(Input records)
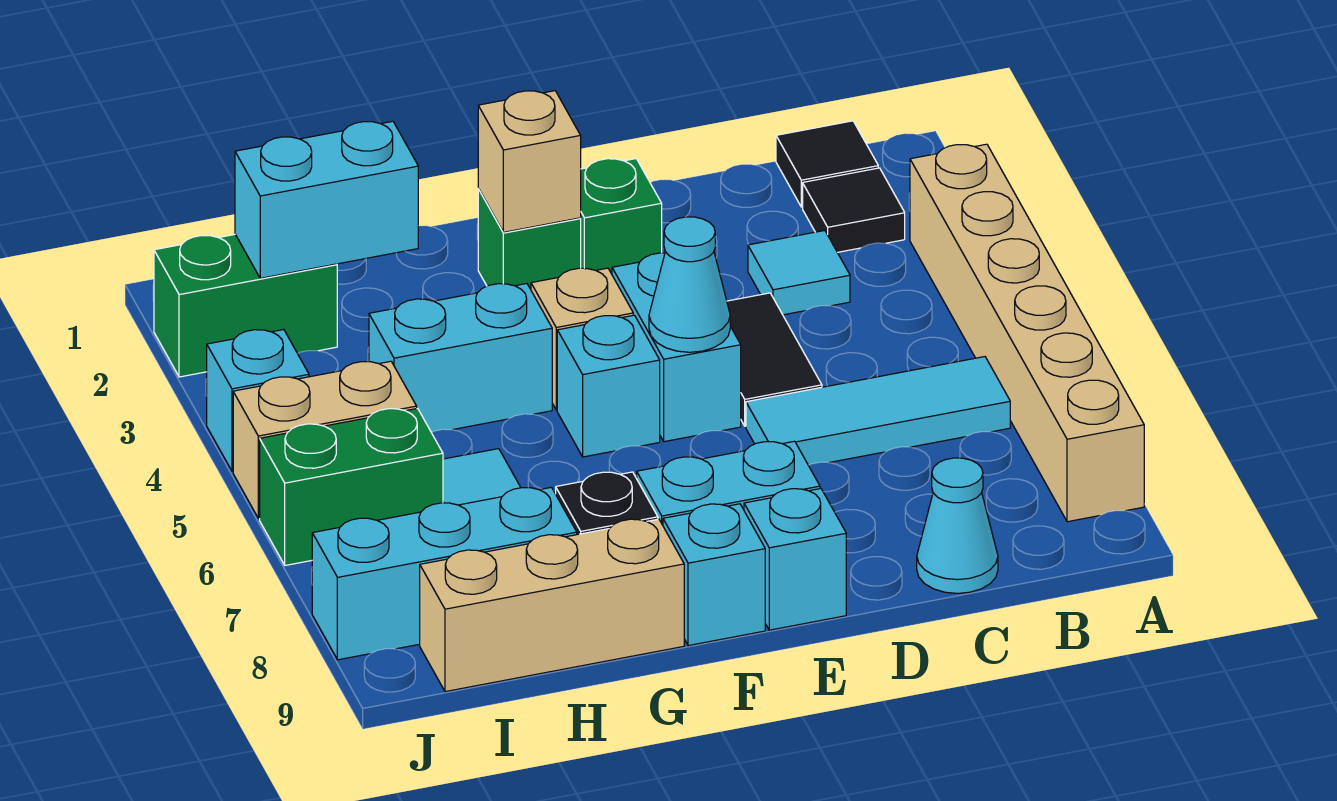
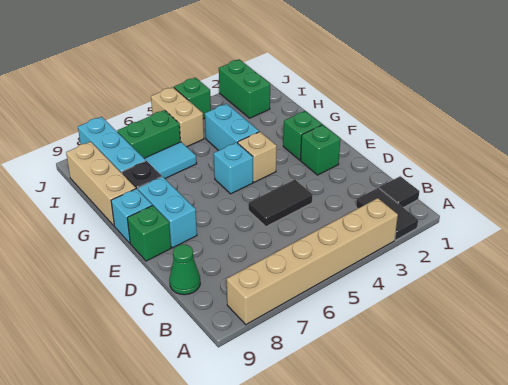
black tile B2 level 1 -> black tile A2:B2 level 1
cyan tile B6:D6 level 1 -> none
cyan tile C3 level 1 -> none
cyan cone C9 level 1 -> green cone C9 level 1
cyan brick E4:E5 level 1 -> none
cyan cone E5 level 2 -> none
cyan brick E9 level 1 -> green brick E9 level 1
tan brick F2 level 2 -> none
cyan brick H2:I2 level 2 -> none
green brick I6:J6 level 1 -> green brick I6:I7 level 1
cyan brick J4 level 1 -> green brick J4 level 1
(End Input records)
Leaving out the pictures, repeat all of the entries exactly.

black tile B2 level 1 -> black tile A2:B2 level 1
cyan tile B6:D6 level 1 -> none
cyan tile C3 level 1 -> none
cyan cone C9 level 1 -> green cone C9 level 1
cyan brick E4:E5 level 1 -> none
cyan cone E5 level 2 -> none
cyan brick E9 level 1 -> green brick E9 level 1
tan brick F2 level 2 -> none
cyan brick H2:I2 level 2 -> none
green brick I6:J6 level 1 -> green brick I6:I7 level 1
cyan brick J4 level 1 -> green brick J4 level 1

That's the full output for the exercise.